Your task> The entries below are to be given back exactly, with images excluded.

Change detection outputs:
BEGIN

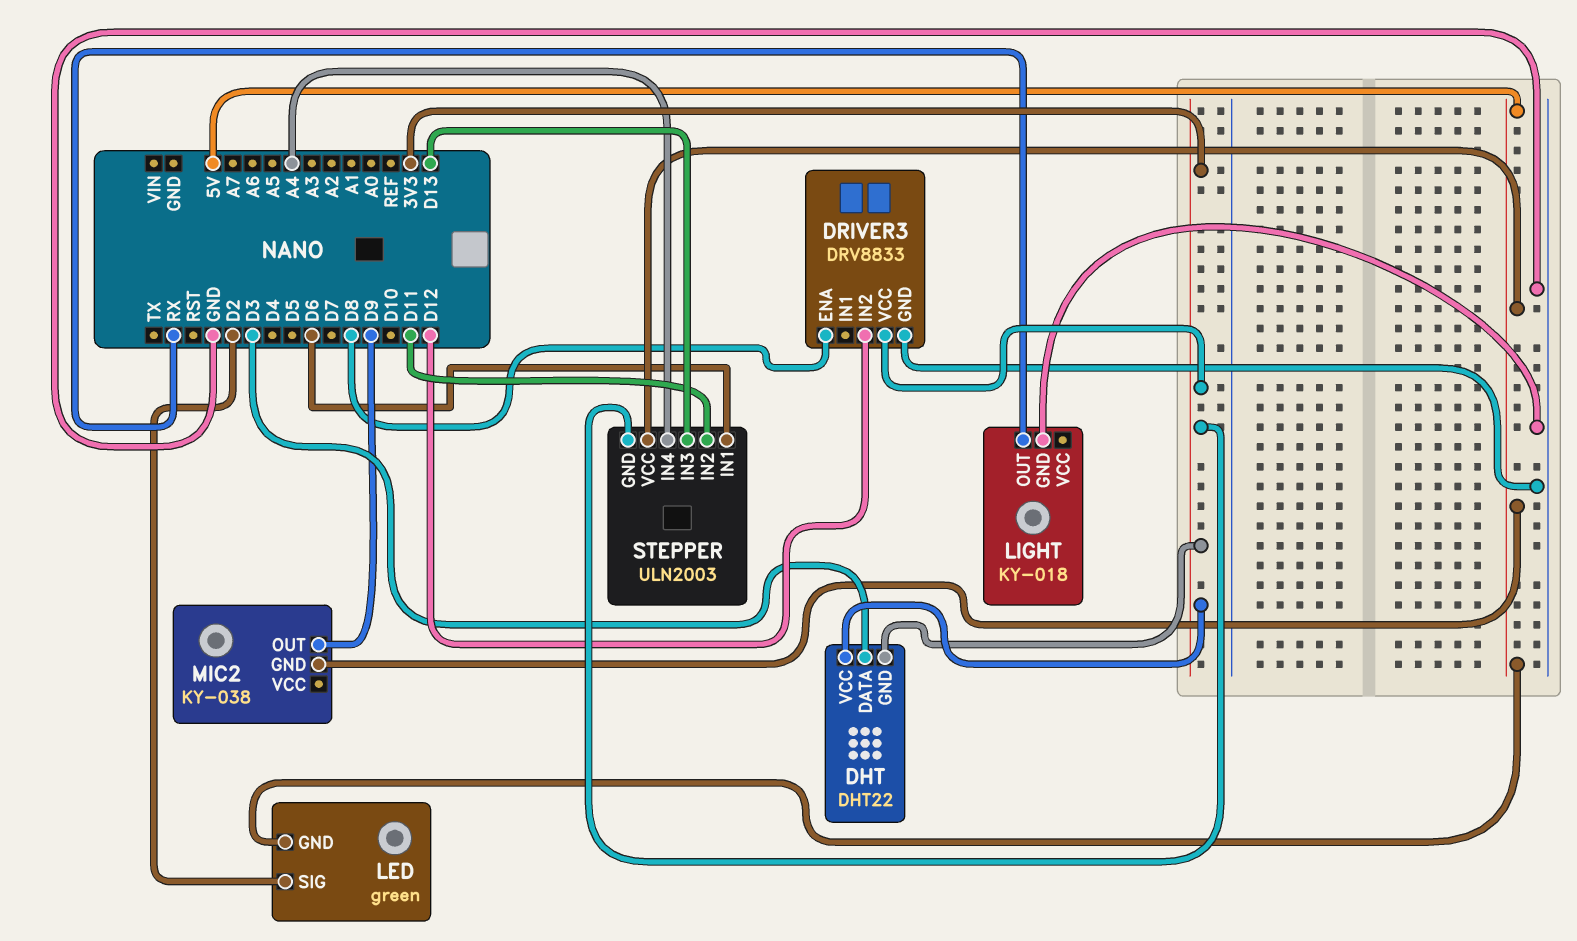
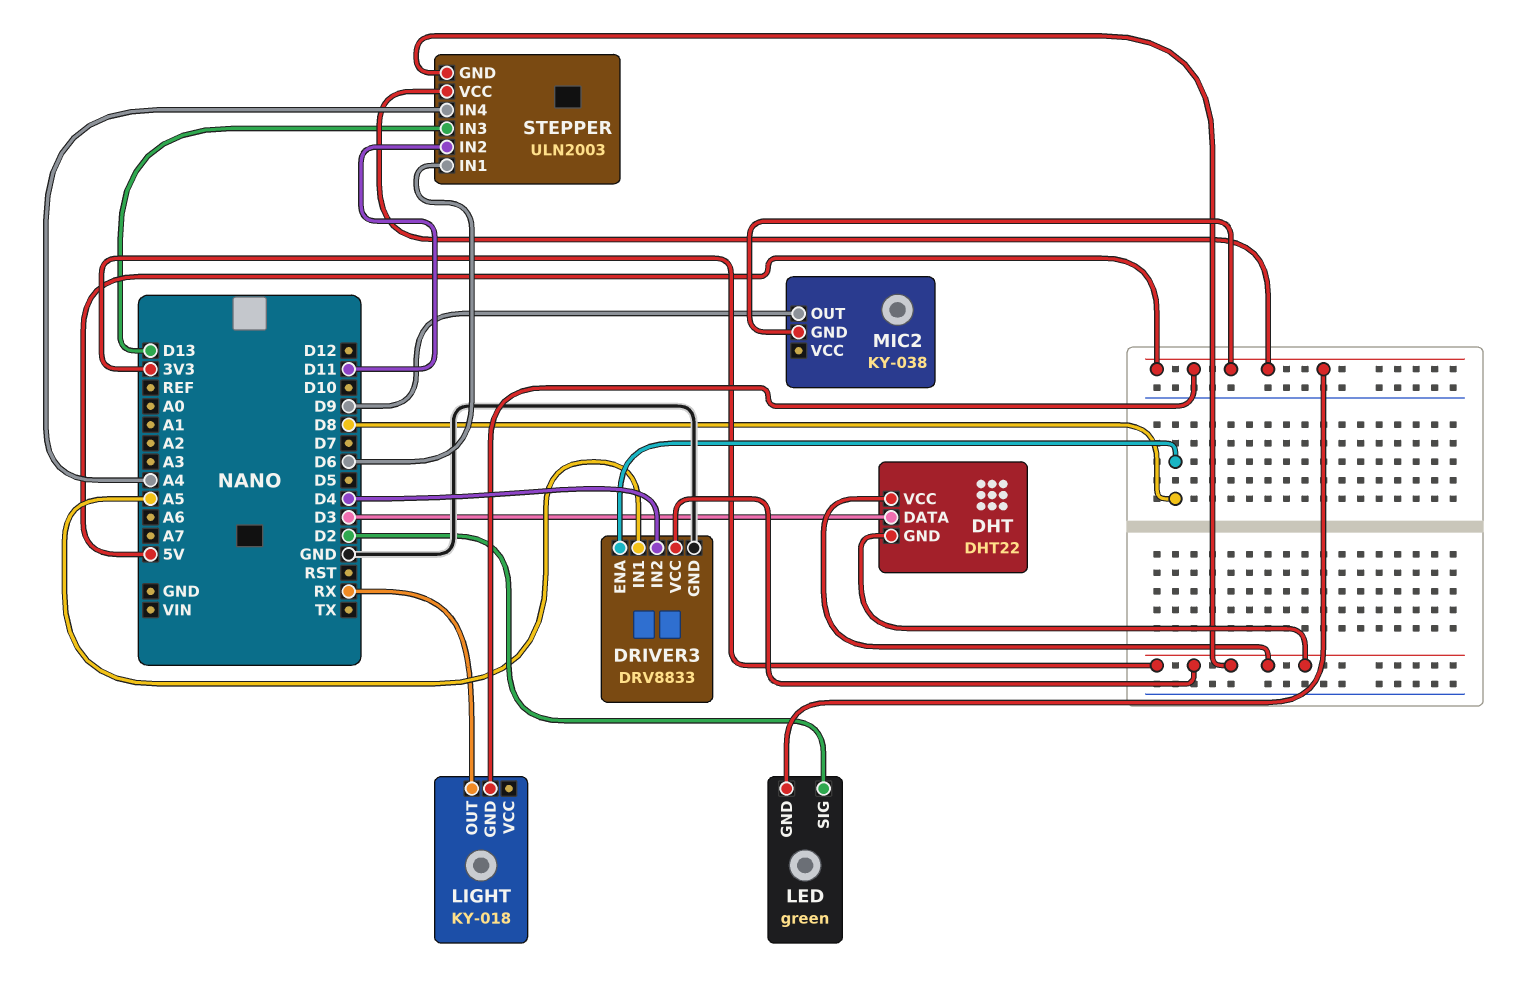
DRIVER3 pin IN1: none -> A5
DRIVER3 pin IN2: D12 -> D4
LIGHT pin GND: GND -> 5V

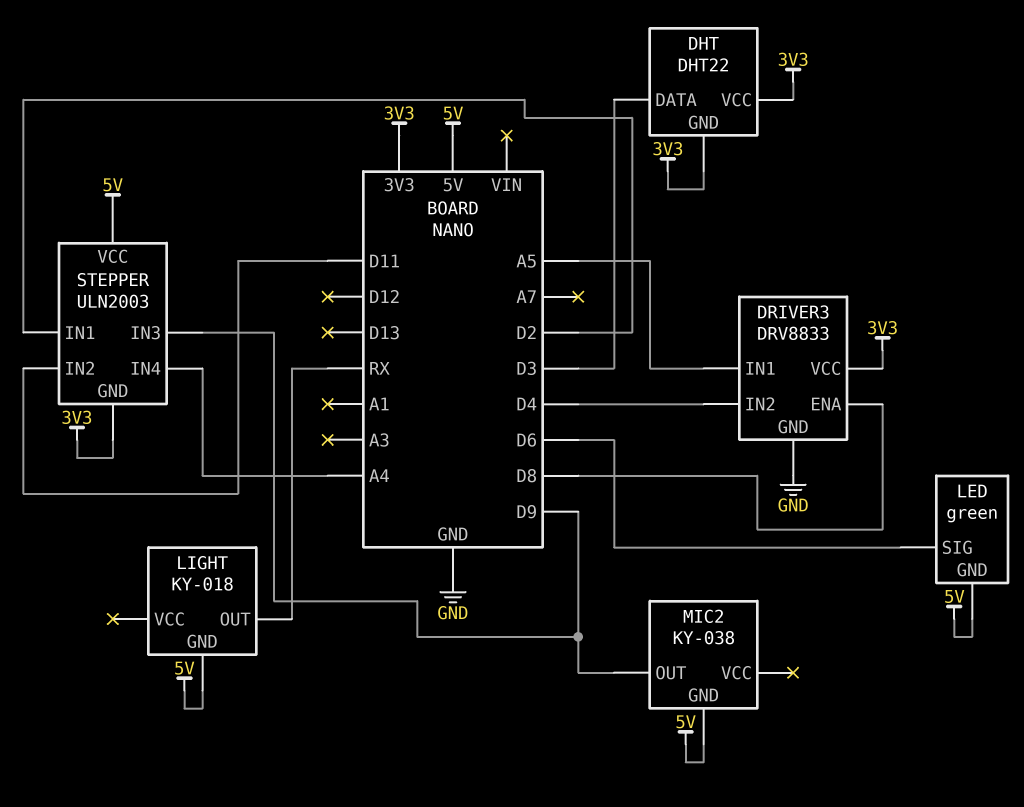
LED pin SIG: D2 -> D6
STEPPER pin IN1: D6 -> D2
STEPPER pin IN3: D13 -> D9

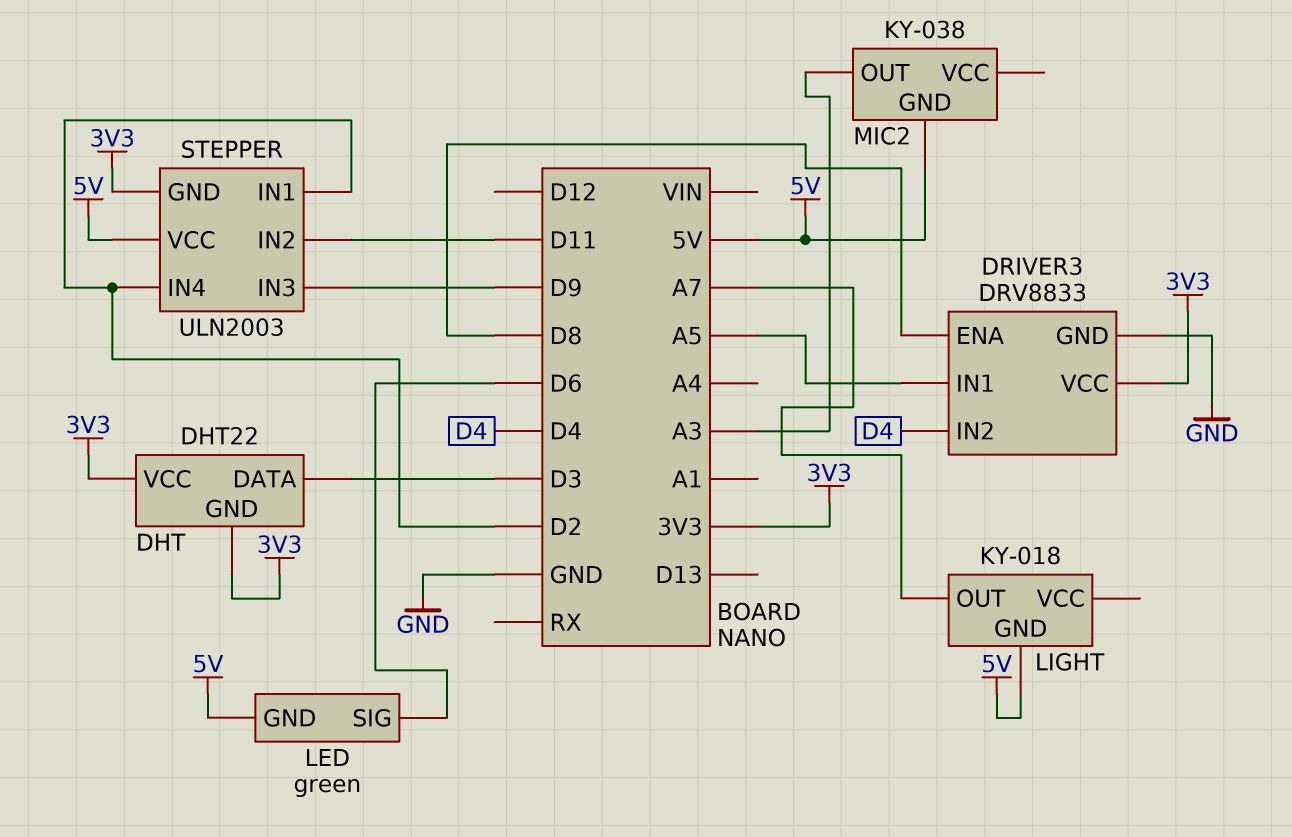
LIGHT pin OUT: RX -> A7
MIC2 pin OUT: D9 -> A3
STEPPER pin IN4: A4 -> D2

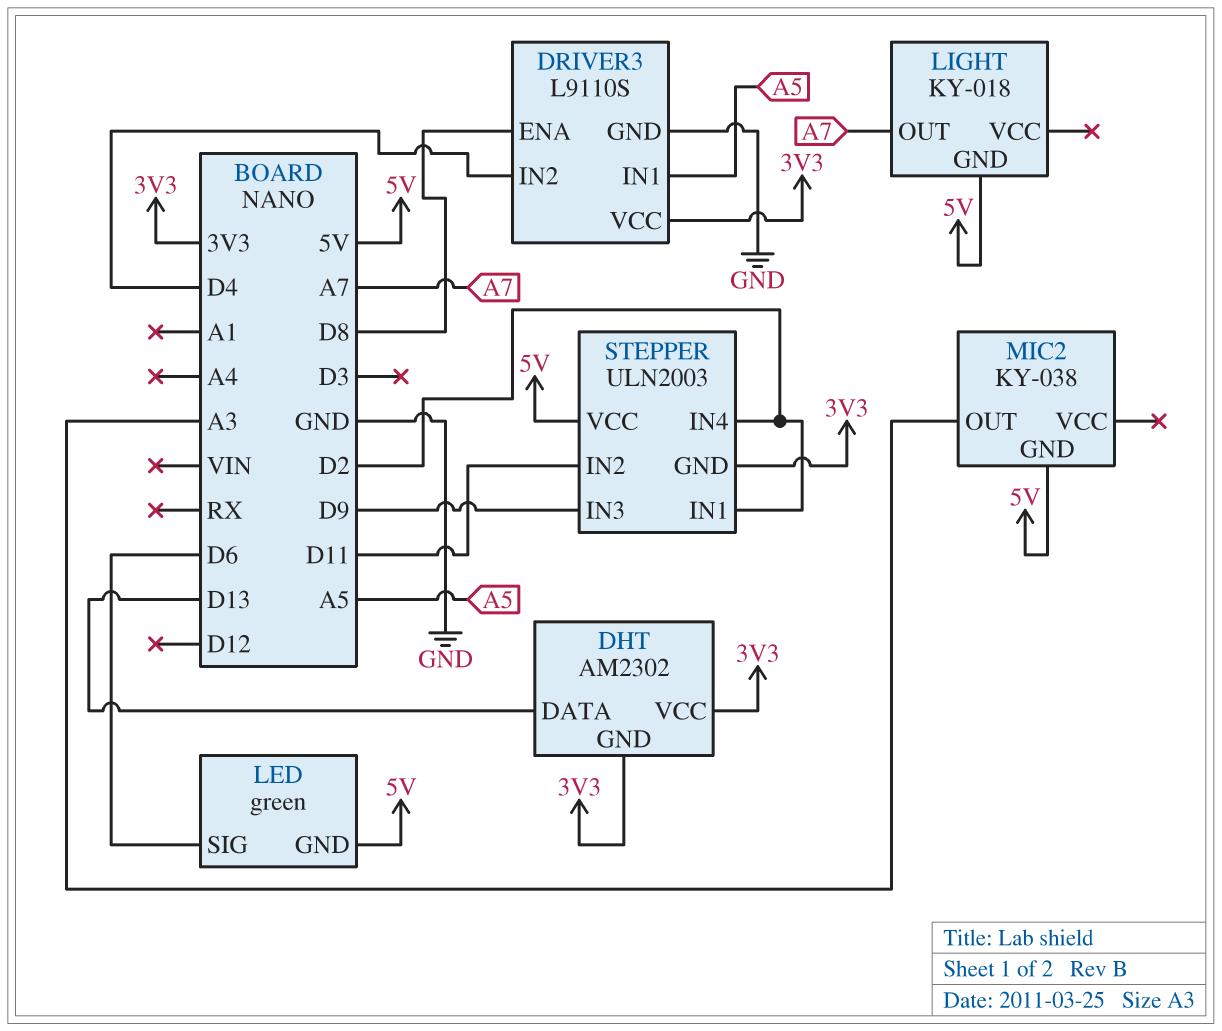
DHT: DHT22 -> AM2302
DHT pin DATA: D3 -> D13
DRIVER3: DRV8833 -> L9110S

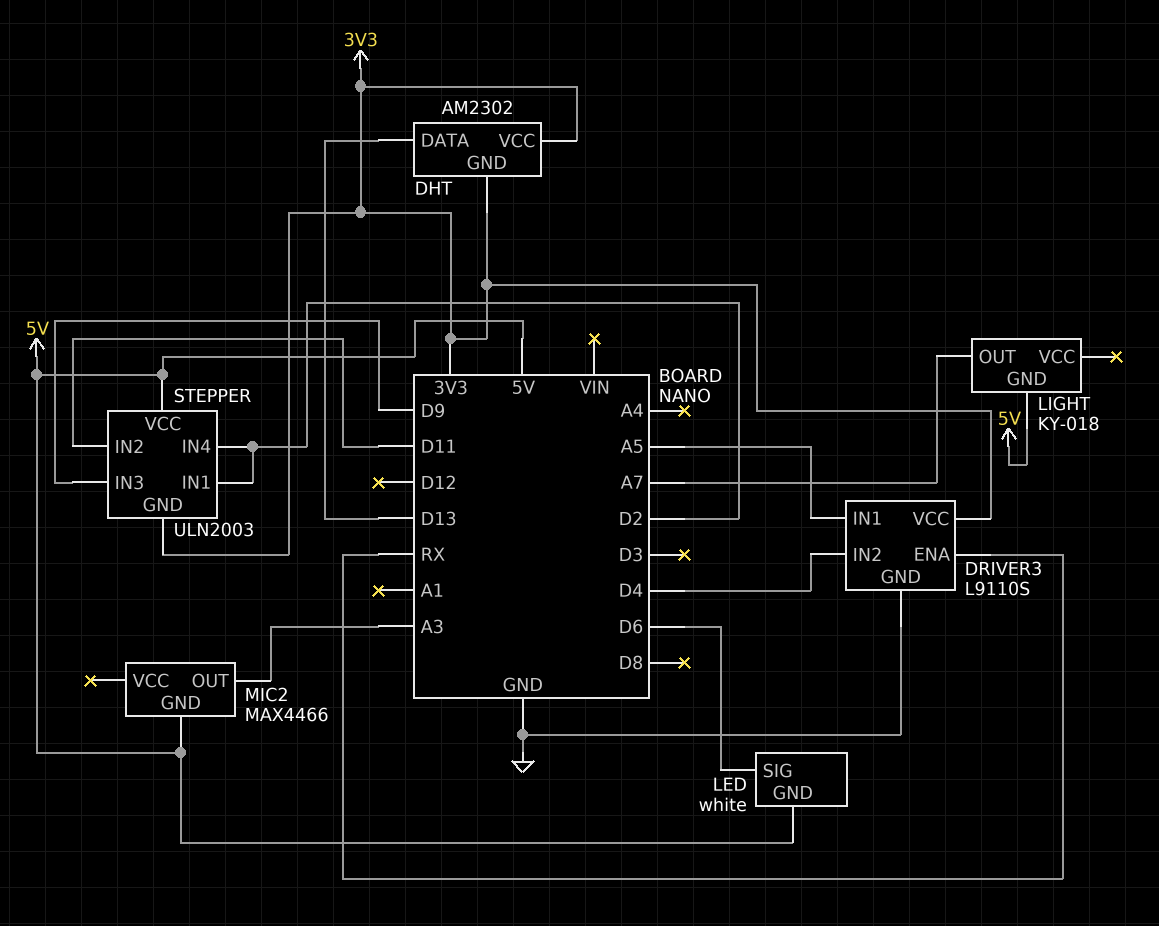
DRIVER3 pin ENA: D8 -> RX
LED: green -> white
MIC2: KY-038 -> MAX4466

END

Result below>
DRIVER3 pin IN1: none -> A5
DRIVER3 pin IN2: D12 -> D4
LIGHT pin GND: GND -> 5V

LED pin SIG: D2 -> D6
STEPPER pin IN1: D6 -> D2
STEPPER pin IN3: D13 -> D9

LIGHT pin OUT: RX -> A7
MIC2 pin OUT: D9 -> A3
STEPPER pin IN4: A4 -> D2

DHT: DHT22 -> AM2302
DHT pin DATA: D3 -> D13
DRIVER3: DRV8833 -> L9110S

DRIVER3 pin ENA: D8 -> RX
LED: green -> white
MIC2: KY-038 -> MAX4466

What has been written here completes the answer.